>>>>
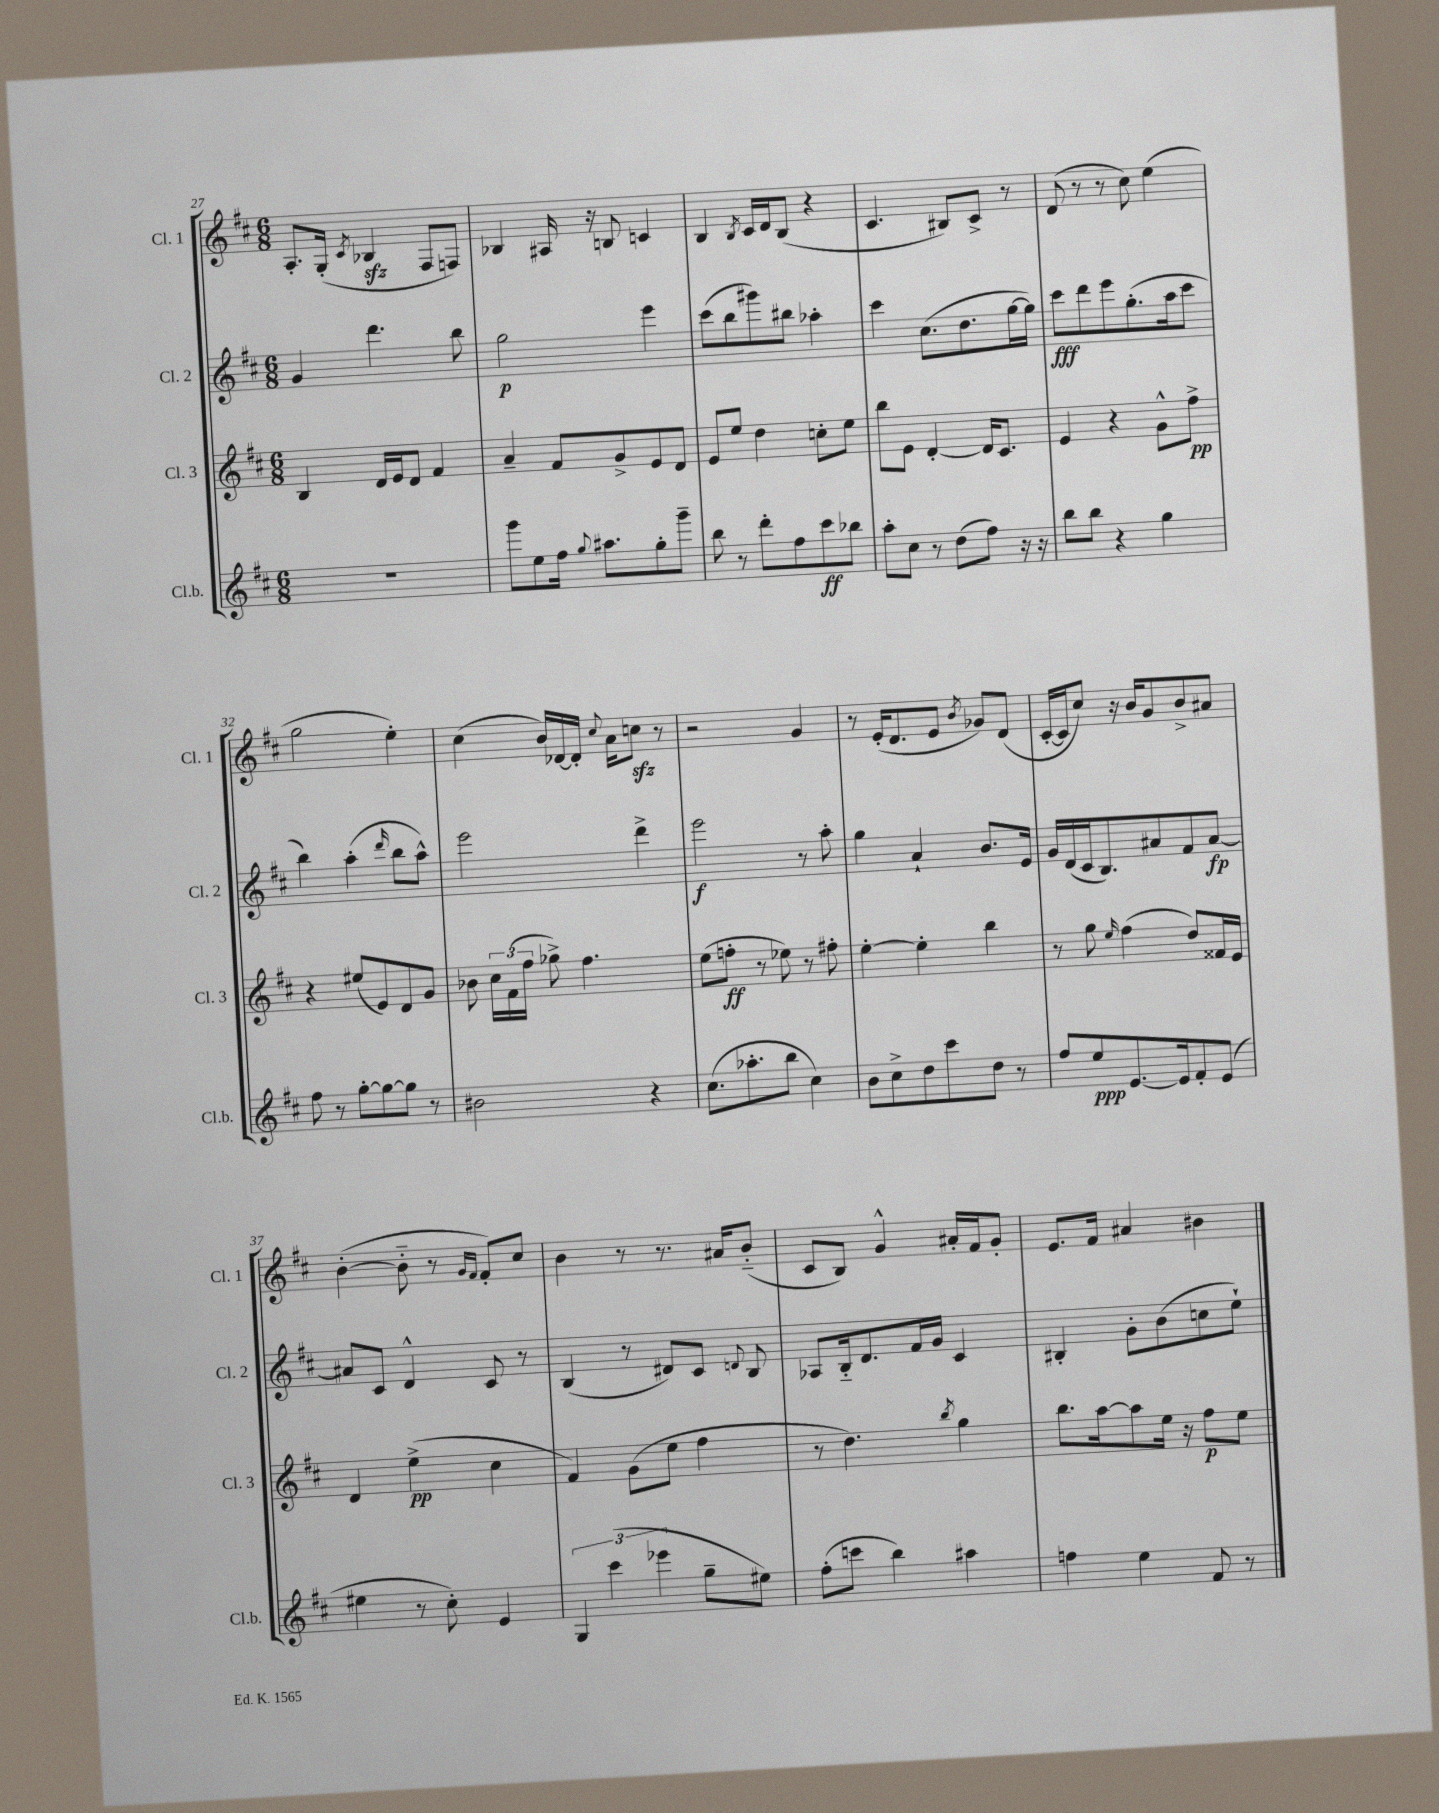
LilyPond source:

<<
\new StaffGroup <<
\new Staff = "s0" \with { instrumentName = "Cl. 1" shortInstrumentName = "Cl. 1" } {
    \clef treble \key d \major \numericTimeSignature \time 6/8
    \autoBeamOff a8.[-. g16]-.( \acciaccatura { cis'8 } bes4\sfz fis8[ f8]) |
    bes4 ais16 r16 b8 c'4 |
    b4 \acciaccatura { b8 } cis'16[ d'16 b8]( r4 |
    cis'4. bis8[) cis'8]-> r8 |
    d'8( r8 r8 cis''8) e''4( |
    g''2 e''4-.) |
    cis''4( b'16[) des'16~ des'16]-. \appoggiatura { cis''8 } a'16[ c''8]\sfz r8 |
    r2 g'4 |
    r8 e'16[-.( d'8. e'8] \acciaccatura { b'8 } ges'8[) d'8]( |
    cis'16[~-. cis'16 cis''8]) r16 b'16[ g'8 b'8-> ais'8] |
    b'4~-.( b'8-_ r8 \grace { g'16[ fis'16] } fis'8[-.) cis''8] |
    b'4 r8 r8. ais'16[ b'8]-_( |
    cis'8[ b8]) g'4-^ ais'16[-. fis'16 g'8]-. |
    e'8.[ fis'16] ais'4 bis'4 \bar "|." |
}
\new Staff = "s1" \with { instrumentName = "Cl. 2" shortInstrumentName = "Cl. 2" } {
    \clef treble \key d \major \numericTimeSignature \time 6/8
    \autoBeamOff g'4 d'''4. b''8 |
    g''2\p e'''4 |
    cis'''8[( b''8 gis'''8) bis''8] aes''4-. |
    cis'''4 cis''8.[( d''8. g''16~ g''16]) |
    cis'''8[\fff d'''8 e'''8 g''8.-.( a''16 cis'''8] |
    b''4) a''4-.( \grace { d'''16 } b''8[ a''8]-^) |
    e'''2 d'''4-> |
    e'''2\f r8 a''8-. |
    g''4 a'4-! b'8.[ e'16] |
    g'16[ d'16( cis'16 b8.) ais'8 fis'8 ais'8]~\fp |
    ais'8[ cis'8] d'4-^ cis'8 r8 |
    b4( r8 dis'8[) cis'8] \appoggiatura { d'8 } b8 |
    aes8[ b16-_ d'8. fis'16 g'16] cis'4 |
    bis4-. g'8[-. b'8( c''8 e''8]-!) \bar "|." |
}
\new Staff = "s2" \with { instrumentName = "Cl. 3" shortInstrumentName = "Cl. 3" } {
    \clef treble \key d \major \numericTimeSignature \time 6/8
    \autoBeamOff b4 d'16[ e'16 d'8] fis'4 |
    a'4-- fis'8[ g'8-> e'8 d'8] |
    e'8[ e''8] d''4 c''8[-. e''8] |
    b''8[ e'8] d'4~-. d'16[ cis'8.] |
    e'4 r4 g'8[-^ fis''8]->\pp |
    r4 eis''8[( e'8) d'8 g'8] |
    bes'8 \tuplet 3/2 { cis''16[ fis'16( fis''16] } ges''8->) fis''4. |
    e''8[( f''8]-.\ff r8 ees''8) r8 fis''8-. |
    e''4~-. e''4-. b''4 |
    r8 g''8 \grace { e''16 } fis''4( d''8[) fisis'16 e'16] |
    d'4 e''4->\pp( cis''4 |
    fis'4) g'8[( e''8] fis''4 |
    r8 d''4.) \acciaccatura { b''8 } g''4 |
    b''8.[ a''16~ a''8 e''16] r16 fis''8[\p e''8] \bar "|." |
}
\new Staff = "s3" \with { instrumentName = "Cl.b." shortInstrumentName = "Cl.b." } {
    \clef treble \key d \major \numericTimeSignature \time 6/8
    \autoBeamOff R2. |
    g'''8[ e''8 fis''16] \appoggiatura { g''8 } ais''8.[ g''8-. g'''8]-- |
    b''8 r8 d'''8[-. fis''8 cis'''8\ff bes''8] |
    a''8[-. cis''8] r8 d''8[( fis''8]) r16 r16 |
    b''8[ b''8] r4 g''4 |
    fis''8 r8 g''8[~-. g''8~ g''8] r8 |
    bis'2 r4 |
    cis''8.[( aes''8.-. b''8] cis''4) |
    b'8[ cis''8-> d''8 cis'''8 d''8] r8 |
    fis''8[ e''8\ppp e'8.~ e'16 fis'8-. e'8]( |
    eis''4 r8 cis''8-.) e'4 |
    \tuplet 3/2 { g4 cis'''4( ees'''4 } g''8[-- eis''8]) |
    fis''8[-.( c'''8] b''4) ais''4 |
    f''4 e''4 fis'8 r8 \bar "|." |
}
>>
>>
\layout { \context { \Score currentBarNumber = #27 } }
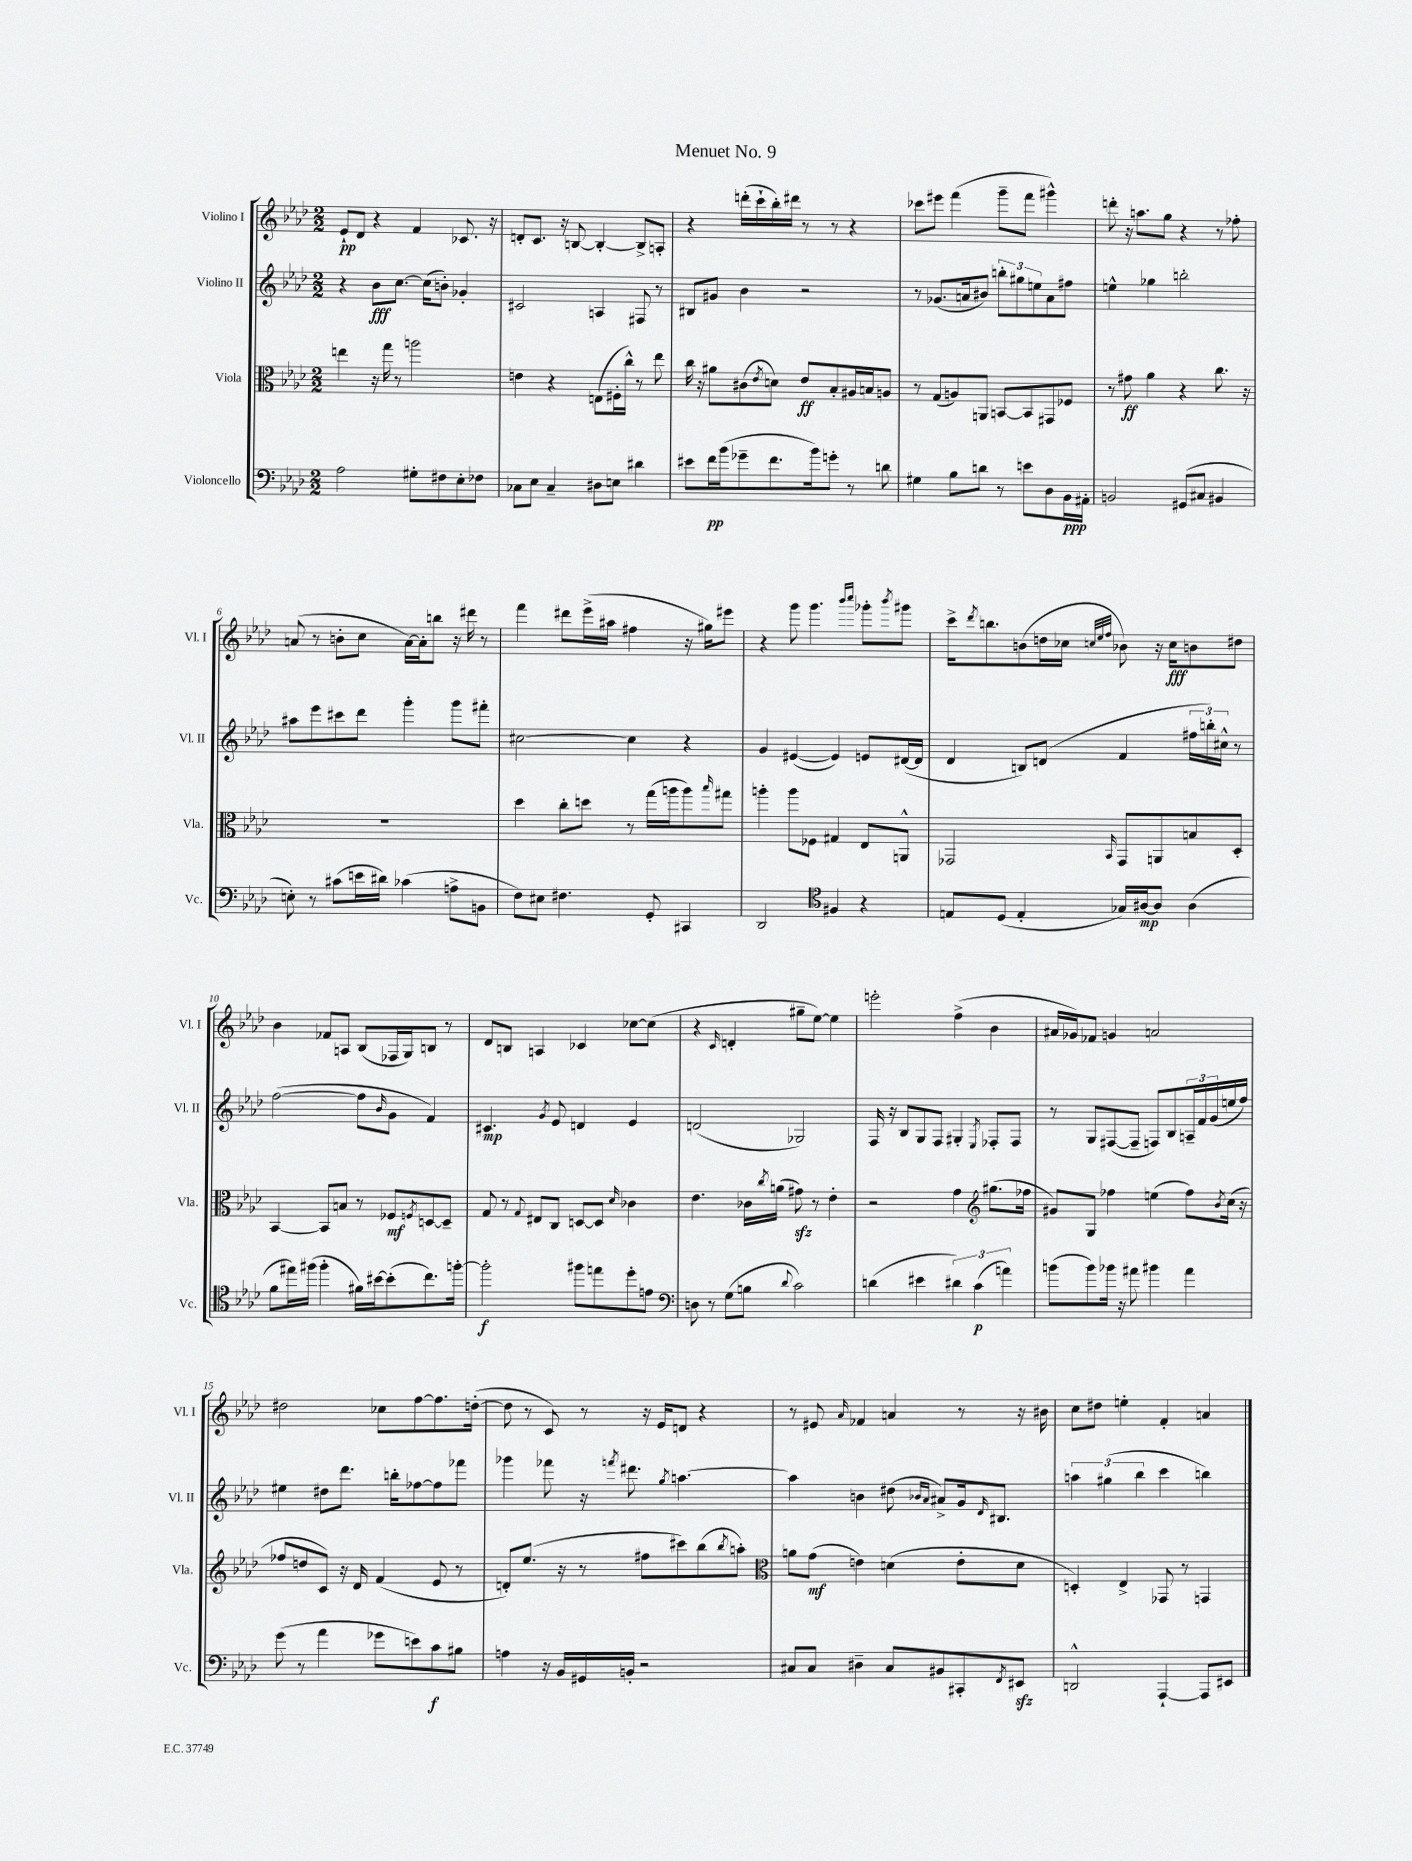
<<<<
Pick out every line of the data above that contains the string "with", treating uppercase and lowercase as different.

### [EXERCISE OUTPUT]
\new Staff = "s0" \with { instrumentName = "Cl. 1" shortInstrumentName = "Cl. 1" } {
\new Staff = "s1" \with { instrumentName = "Cl. 2" shortInstrumentName = "Cl. 2" } {
\new Staff = "s2" \with { instrumentName = "Cl. 3" shortInstrumentName = "Cl. 3" } {
\new Staff = "s3" \with { instrumentName = "Cl.b." shortInstrumentName = "Cl.b." } {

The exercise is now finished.